Exercise requirements: Look for "DHT: AM2302 -> DHT11" in the entries below. Write out that line and all later lines exactly, ending with the final one.

########################################

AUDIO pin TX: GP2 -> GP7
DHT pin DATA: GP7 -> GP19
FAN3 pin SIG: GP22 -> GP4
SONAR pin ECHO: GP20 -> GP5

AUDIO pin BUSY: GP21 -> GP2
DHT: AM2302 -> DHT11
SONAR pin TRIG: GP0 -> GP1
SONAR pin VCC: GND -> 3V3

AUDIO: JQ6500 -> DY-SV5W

########################################

Exercise result:
DHT: AM2302 -> DHT11
SONAR pin TRIG: GP0 -> GP1
SONAR pin VCC: GND -> 3V3

AUDIO: JQ6500 -> DY-SV5W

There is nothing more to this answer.